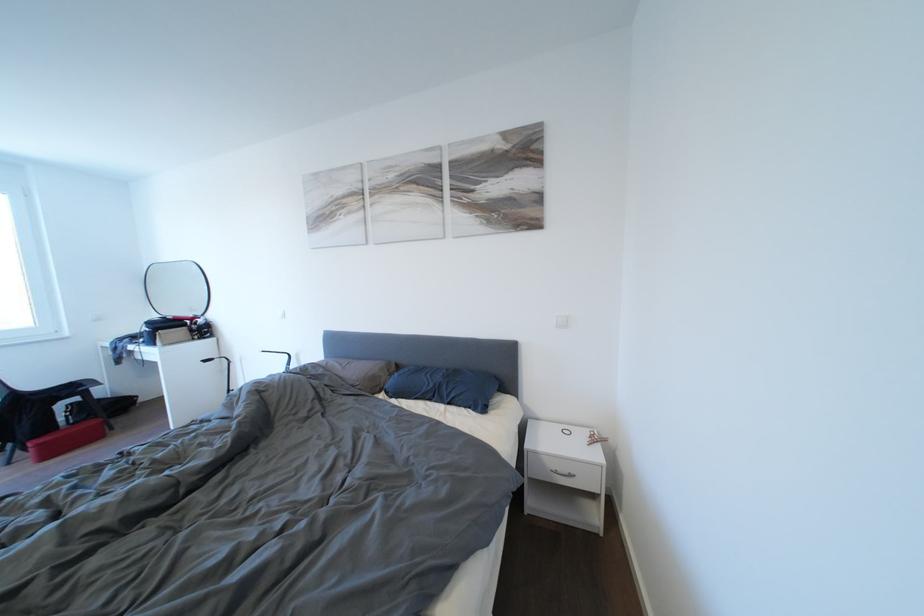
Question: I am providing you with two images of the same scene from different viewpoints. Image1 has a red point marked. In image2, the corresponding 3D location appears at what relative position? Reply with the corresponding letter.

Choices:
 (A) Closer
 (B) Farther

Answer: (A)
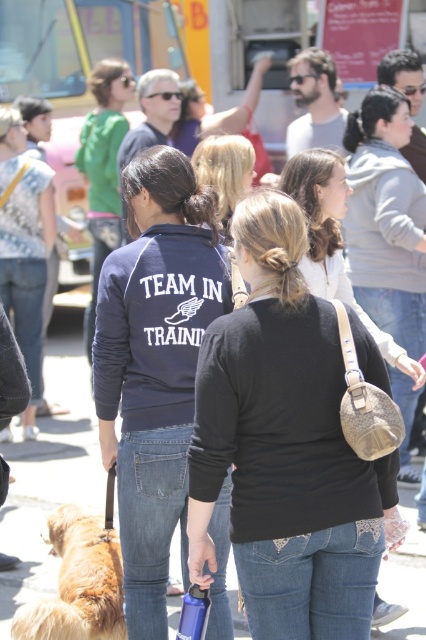
Question: Which of the following is the farthest from the observer?

Choices:
 (A) (141, 596)
 (B) (106, 564)
 (C) (201, 611)
 (D) (359, 244)

Answer: (D)

Question: Can you confirm if golden fur dog at lower left is bigger than blue matte water bottle at lower center?

Choices:
 (A) yes
 (B) no

Answer: (A)

Question: Does black matte sweater at center appear under leather beige purse at center?

Choices:
 (A) yes
 (B) no

Answer: (A)

Question: Which point is closer to the camera taking this photo?

Choices:
 (A) (229, 157)
 (B) (363, 237)
 (C) (193, 604)

Answer: (C)

Question: Is golden fur dog at lower left below blue matte water bottle at lower center?

Choices:
 (A) no
 (B) yes

Answer: (B)

Question: Which object is the farthest from the leather beige purse at center?

Choices:
 (A) blue matte water bottle at lower center
 (B) navy blue fleece at center
 (C) blonde hair at center

Answer: (A)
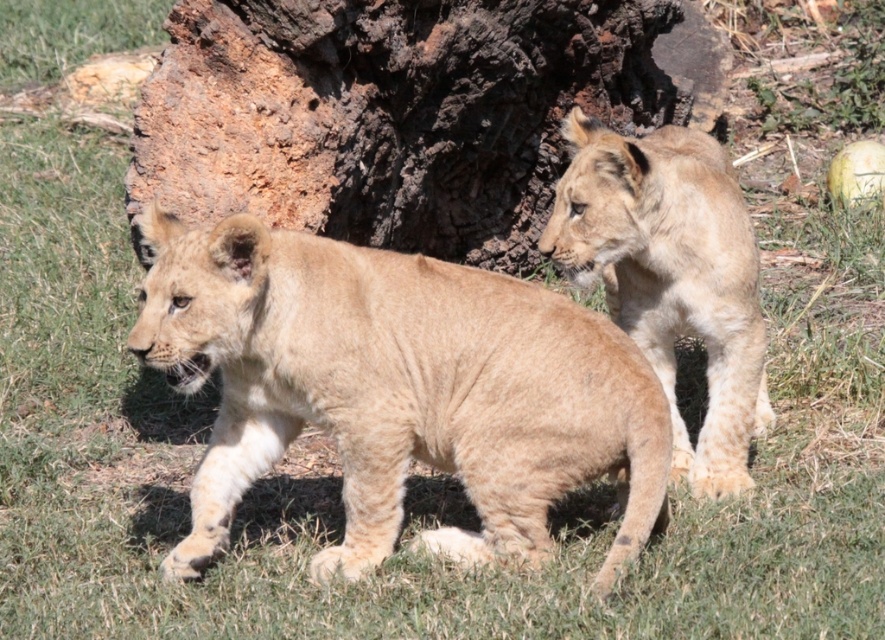
Is fuzzy beige lion cub at center below light brown fur at right?

Correct, fuzzy beige lion cub at center is located below light brown fur at right.

Does fuzzy beige lion cub at center have a lesser width compared to light brown fur at right?

No.

Is point (370, 406) positioned behind point (750, 433)?

No.

Locate an element on the screen. The image size is (885, 640). fuzzy beige lion cub at center is located at coordinates (397, 388).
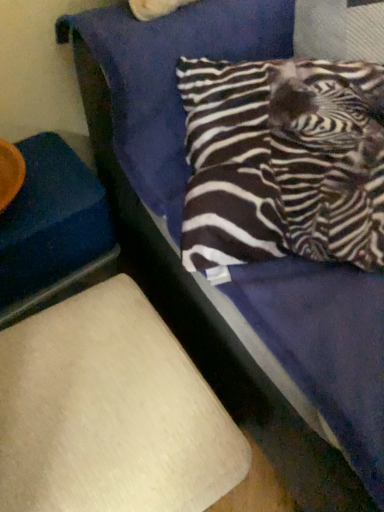
At what (x,y) coordinates should I click in order to perform the action: click on beige fabric lampshade at lower left, which ranks as the first furniture in bottom-to-top order. Please return your answer as a coordinate pair (x, y). Image resolution: width=384 pixels, height=512 pixels. Looking at the image, I should click on (110, 412).

Is blue fabric at left, which appears as the 2th furniture when ordered from the bottom, aimed at zebra-patterned fabric pillow at upper right?

No, blue fabric at left, which appears as the 2th furniture when ordered from the bottom, is not turned towards zebra-patterned fabric pillow at upper right.

Is blue fabric at left, which is counted as the 1th furniture, starting from the top, taller or shorter than zebra-patterned fabric pillow at upper right?

In the image, blue fabric at left, which is counted as the 1th furniture, starting from the top, appears to be taller than zebra-patterned fabric pillow at upper right.

Is blue fabric at left, which is counted as the 1th furniture, starting from the top, thinner than zebra-patterned fabric pillow at upper right?

Yes.

Who is smaller, beige fabric lampshade at lower left, which ranks as the first furniture in bottom-to-top order, or blue fabric at left, which appears as the 2th furniture when ordered from the bottom?

blue fabric at left, which appears as the 2th furniture when ordered from the bottom, is smaller.

How many degrees apart are the facing directions of beige fabric lampshade at lower left, which ranks as the first furniture in bottom-to-top order, and blue fabric at left, which is counted as the 1th furniture, starting from the top?

They differ by 0.59 degrees in their facing directions.

Which point is more forward, (107,386) or (56,282)?

The point (107,386) is in front.

Looking at their sizes, would you say beige fabric lampshade at lower left, the 2th furniture viewed from the top, is wider or thinner than blue fabric at left, which appears as the 2th furniture when ordered from the bottom?

beige fabric lampshade at lower left, the 2th furniture viewed from the top, is wider than blue fabric at left, which appears as the 2th furniture when ordered from the bottom.

Is zebra-patterned fabric pillow at upper right directly adjacent to beige fabric lampshade at lower left, which ranks as the first furniture in bottom-to-top order?

No, zebra-patterned fabric pillow at upper right is not in contact with beige fabric lampshade at lower left, which ranks as the first furniture in bottom-to-top order.

From the image's perspective, which is below, zebra-patterned fabric pillow at upper right or beige fabric lampshade at lower left, the 2th furniture viewed from the top?

From the image's view, beige fabric lampshade at lower left, the 2th furniture viewed from the top, is below.

Between zebra-patterned fabric pillow at upper right and beige fabric lampshade at lower left, the 2th furniture viewed from the top, which one appears on the left side from the viewer's perspective?

beige fabric lampshade at lower left, the 2th furniture viewed from the top, is more to the left.

From a real-world perspective, is zebra-patterned fabric pillow at upper right under beige fabric lampshade at lower left, which ranks as the first furniture in bottom-to-top order?

No, from a real-world perspective, zebra-patterned fabric pillow at upper right is not under beige fabric lampshade at lower left, which ranks as the first furniture in bottom-to-top order.

Considering the sizes of zebra-patterned fabric pillow at upper right and blue fabric at left, which is counted as the 1th furniture, starting from the top, in the image, is zebra-patterned fabric pillow at upper right taller or shorter than blue fabric at left, which is counted as the 1th furniture, starting from the top,?

In the image, zebra-patterned fabric pillow at upper right appears to be shorter than blue fabric at left, which is counted as the 1th furniture, starting from the top.

Is blue fabric at left, which is counted as the 1th furniture, starting from the top, at the back of zebra-patterned fabric pillow at upper right?

No, zebra-patterned fabric pillow at upper right is not facing the opposite direction of blue fabric at left, which is counted as the 1th furniture, starting from the top.

Are zebra-patterned fabric pillow at upper right and blue fabric at left, which is counted as the 1th furniture, starting from the top, located far from each other?

No, zebra-patterned fabric pillow at upper right is not far away from blue fabric at left, which is counted as the 1th furniture, starting from the top.

Consider the image. From the image's perspective, does zebra-patterned fabric pillow at upper right appear lower than blue fabric at left, which is counted as the 1th furniture, starting from the top?

No, from the image's perspective, zebra-patterned fabric pillow at upper right is not below blue fabric at left, which is counted as the 1th furniture, starting from the top.

From the image's perspective, relative to zebra-patterned fabric pillow at upper right, is beige fabric lampshade at lower left, which ranks as the first furniture in bottom-to-top order, above or below?

beige fabric lampshade at lower left, which ranks as the first furniture in bottom-to-top order, is situated lower than zebra-patterned fabric pillow at upper right in the image.

Is beige fabric lampshade at lower left, which ranks as the first furniture in bottom-to-top order, touching zebra-patterned fabric pillow at upper right?

No, beige fabric lampshade at lower left, which ranks as the first furniture in bottom-to-top order, is not beside zebra-patterned fabric pillow at upper right.

In the scene shown: What's the angular difference between beige fabric lampshade at lower left, which ranks as the first furniture in bottom-to-top order, and zebra-patterned fabric pillow at upper right's facing directions?

There is a 0.326-degree angle between the facing directions of beige fabric lampshade at lower left, which ranks as the first furniture in bottom-to-top order, and zebra-patterned fabric pillow at upper right.

Is point (143, 324) positioned after point (214, 208)?

No, (143, 324) is in front of (214, 208).

Is blue fabric at left, which is counted as the 1th furniture, starting from the top, looking in the opposite direction of beige fabric lampshade at lower left, the 2th furniture viewed from the top?

That's not correct — blue fabric at left, which is counted as the 1th furniture, starting from the top, is not looking away from beige fabric lampshade at lower left, the 2th furniture viewed from the top.

Which is farther from the camera, (21, 305) or (107, 412)?

The point (21, 305) is more distant.

Is the depth of blue fabric at left, which is counted as the 1th furniture, starting from the top, less than that of beige fabric lampshade at lower left, which ranks as the first furniture in bottom-to-top order?

No, the depth of blue fabric at left, which is counted as the 1th furniture, starting from the top, is greater than that of beige fabric lampshade at lower left, which ranks as the first furniture in bottom-to-top order.

From the image's perspective, which object appears higher, blue fabric at left, which appears as the 2th furniture when ordered from the bottom, or beige fabric lampshade at lower left, the 2th furniture viewed from the top?

blue fabric at left, which appears as the 2th furniture when ordered from the bottom, is shown above in the image.

Find the location of a particular element. Image resolution: width=384 pixels, height=512 pixels. the 2nd furniture below the zebra-patterned fabric pillow at upper right (from a real-world perspective) is located at coordinates pyautogui.click(x=53, y=231).

This screenshot has height=512, width=384. In order to click on furniture on the left side of beige fabric lampshade at lower left, the 2th furniture viewed from the top in this screenshot , I will do `click(53, 231)`.

Based on their spatial positions, is beige fabric lampshade at lower left, which ranks as the first furniture in bottom-to-top order, or blue fabric at left, which is counted as the 1th furniture, starting from the top, closer to zebra-patterned fabric pillow at upper right?

beige fabric lampshade at lower left, which ranks as the first furniture in bottom-to-top order, is positioned closer to the anchor zebra-patterned fabric pillow at upper right.

When comparing their distances from beige fabric lampshade at lower left, which ranks as the first furniture in bottom-to-top order, does zebra-patterned fabric pillow at upper right or blue fabric at left, which is counted as the 1th furniture, starting from the top, seem further?

Among the two, zebra-patterned fabric pillow at upper right is located further to beige fabric lampshade at lower left, which ranks as the first furniture in bottom-to-top order.

From the image, which object appears to be farther from blue fabric at left, which appears as the 2th furniture when ordered from the bottom, beige fabric lampshade at lower left, which ranks as the first furniture in bottom-to-top order, or zebra-patterned fabric pillow at upper right?

The object further to blue fabric at left, which appears as the 2th furniture when ordered from the bottom, is zebra-patterned fabric pillow at upper right.

Based on their spatial positions, is blue fabric at left, which appears as the 2th furniture when ordered from the bottom, or beige fabric lampshade at lower left, which ranks as the first furniture in bottom-to-top order, further from zebra-patterned fabric pillow at upper right?

blue fabric at left, which appears as the 2th furniture when ordered from the bottom, is further to zebra-patterned fabric pillow at upper right.

Which object lies nearer to the anchor point beige fabric lampshade at lower left, which ranks as the first furniture in bottom-to-top order, blue fabric at left, which appears as the 2th furniture when ordered from the bottom, or zebra-patterned fabric pillow at upper right?

blue fabric at left, which appears as the 2th furniture when ordered from the bottom, is positioned closer to the anchor beige fabric lampshade at lower left, which ranks as the first furniture in bottom-to-top order.

Considering their positions, is zebra-patterned fabric pillow at upper right positioned further to blue fabric at left, which is counted as the 1th furniture, starting from the top, than beige fabric lampshade at lower left, which ranks as the first furniture in bottom-to-top order?

Based on the image, zebra-patterned fabric pillow at upper right appears to be further to blue fabric at left, which is counted as the 1th furniture, starting from the top.

What are the coordinates of `furniture between blue fabric at left, which appears as the 2th furniture when ordered from the bottom, and zebra-patterned fabric pillow at upper right from left to right` in the screenshot? It's located at (110, 412).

****************************************

> [Your objective]: Copy the entries above word for word, from the line with "Based on their spatial positions, is blue" to the line with "Based on the image, zebra-patterned", both lines included.

> [Result of this task]:
Based on their spatial positions, is blue fabric at left, which appears as the 2th furniture when ordered from the bottom, or beige fabric lampshade at lower left, which ranks as the first furniture in bottom-to-top order, further from zebra-patterned fabric pillow at upper right?

blue fabric at left, which appears as the 2th furniture when ordered from the bottom, is further to zebra-patterned fabric pillow at upper right.

Which object lies nearer to the anchor point beige fabric lampshade at lower left, which ranks as the first furniture in bottom-to-top order, blue fabric at left, which appears as the 2th furniture when ordered from the bottom, or zebra-patterned fabric pillow at upper right?

blue fabric at left, which appears as the 2th furniture when ordered from the bottom, is positioned closer to the anchor beige fabric lampshade at lower left, which ranks as the first furniture in bottom-to-top order.

Considering their positions, is zebra-patterned fabric pillow at upper right positioned further to blue fabric at left, which is counted as the 1th furniture, starting from the top, than beige fabric lampshade at lower left, which ranks as the first furniture in bottom-to-top order?

Based on the image, zebra-patterned fabric pillow at upper right appears to be further to blue fabric at left, which is counted as the 1th furniture, starting from the top.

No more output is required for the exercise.